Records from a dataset
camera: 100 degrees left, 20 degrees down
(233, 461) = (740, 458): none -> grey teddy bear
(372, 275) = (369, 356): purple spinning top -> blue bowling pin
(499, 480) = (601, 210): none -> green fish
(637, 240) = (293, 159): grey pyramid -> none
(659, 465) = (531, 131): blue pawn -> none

* * *

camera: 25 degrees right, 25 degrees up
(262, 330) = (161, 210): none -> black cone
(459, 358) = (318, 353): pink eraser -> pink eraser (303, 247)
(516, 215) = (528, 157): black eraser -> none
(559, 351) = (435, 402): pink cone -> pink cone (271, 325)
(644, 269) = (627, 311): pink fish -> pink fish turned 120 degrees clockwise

• **TASK OBJECTIVE**
Of the lines above, retype only those from the line containing "(233, 461) = (740, 458): none" through the line containing "(659, 465) = (531, 131): blue pawn -> none", including both, exactly.

• **FINISHED EXERCISE**
(233, 461) = (740, 458): none -> grey teddy bear
(372, 275) = (369, 356): purple spinning top -> blue bowling pin
(499, 480) = (601, 210): none -> green fish
(637, 240) = (293, 159): grey pyramid -> none
(659, 465) = (531, 131): blue pawn -> none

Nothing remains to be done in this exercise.